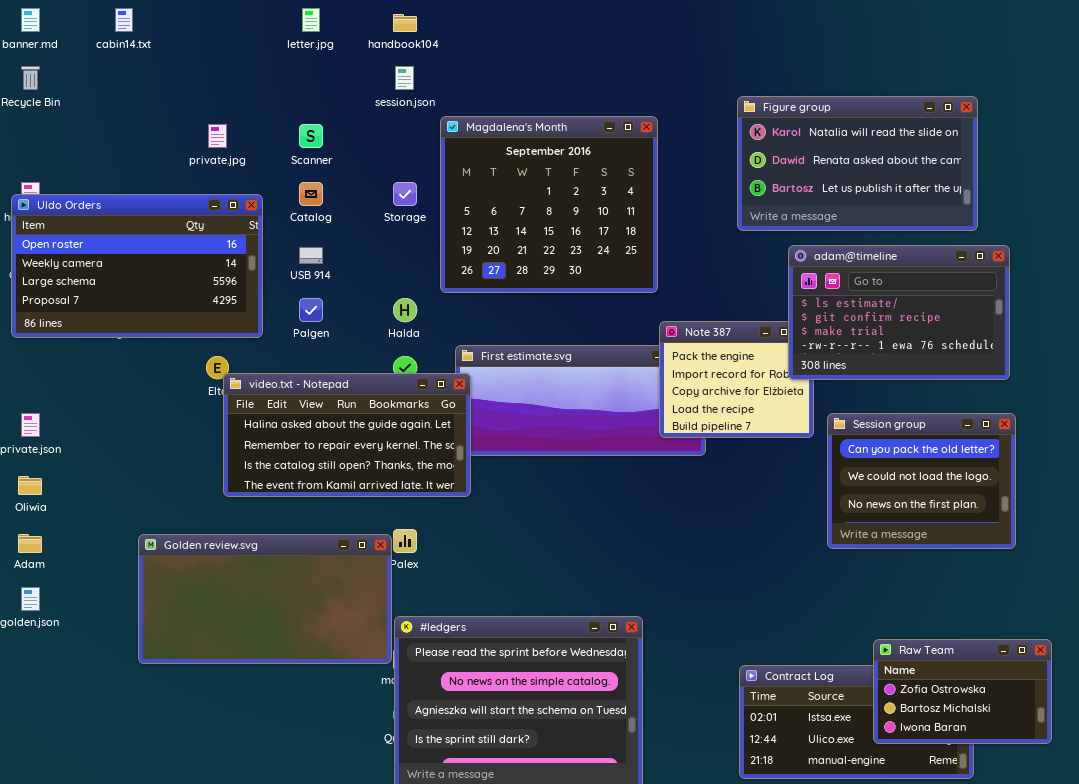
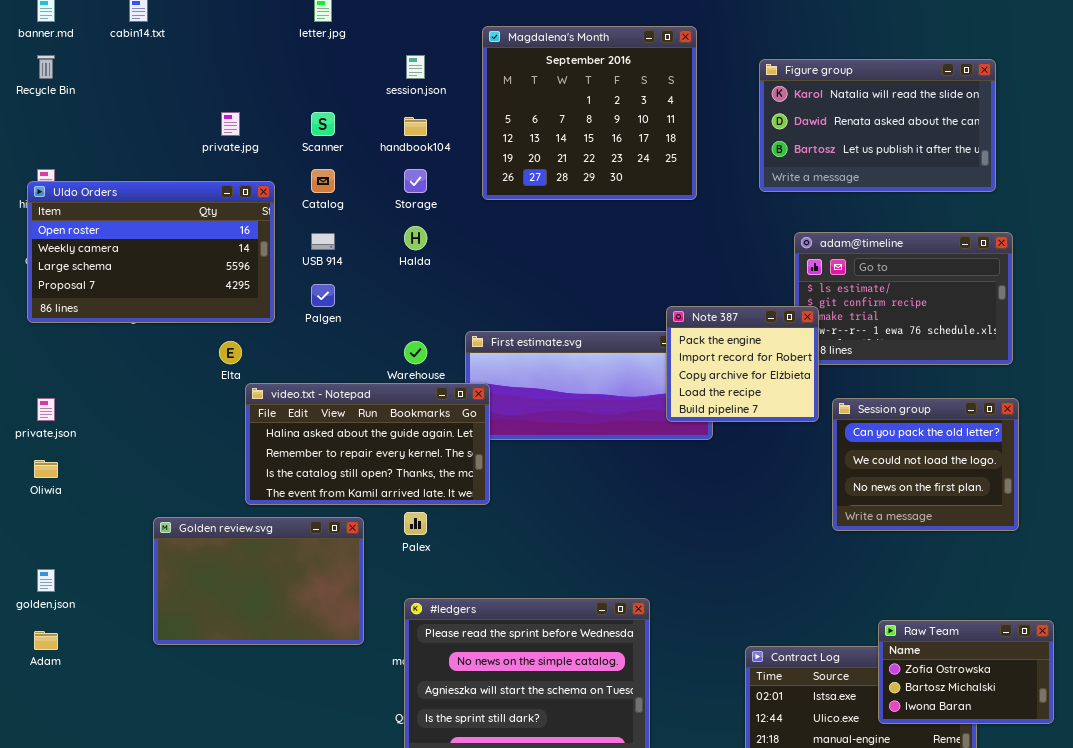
handbook104: [393,14,417,32] -> [404,117,427,136], moved
Figure group: [737,96,978,231] -> [759,59,996,192], moved
Magdalena's Month: [440,116,658,293] -> [482,26,697,200], moved
Halda: [393,298,417,322] -> [404,226,427,250], moved
Note 387: [659,321,814,438] -> [666,306,819,422], raised
video.txt - Notepad: [223,373,471,497] -> [245,383,490,505], moved
Adam: [18,534,42,553] -> [34,631,58,650], moved
Golden review.svg: [138,534,392,664] -> [153,517,364,645], resized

◇ ◇ ◇ ◇ ◇ ◇ ◇

#### EXERCISE DESCRIPTION:
Take every entry and repeat it verbatim, minus the pictures.

#### PROBLEM SOLUTION:
handbook104: [393,14,417,32] -> [404,117,427,136], moved
Figure group: [737,96,978,231] -> [759,59,996,192], moved
Magdalena's Month: [440,116,658,293] -> [482,26,697,200], moved
Halda: [393,298,417,322] -> [404,226,427,250], moved
Note 387: [659,321,814,438] -> [666,306,819,422], raised
video.txt - Notepad: [223,373,471,497] -> [245,383,490,505], moved
Adam: [18,534,42,553] -> [34,631,58,650], moved
Golden review.svg: [138,534,392,664] -> [153,517,364,645], resized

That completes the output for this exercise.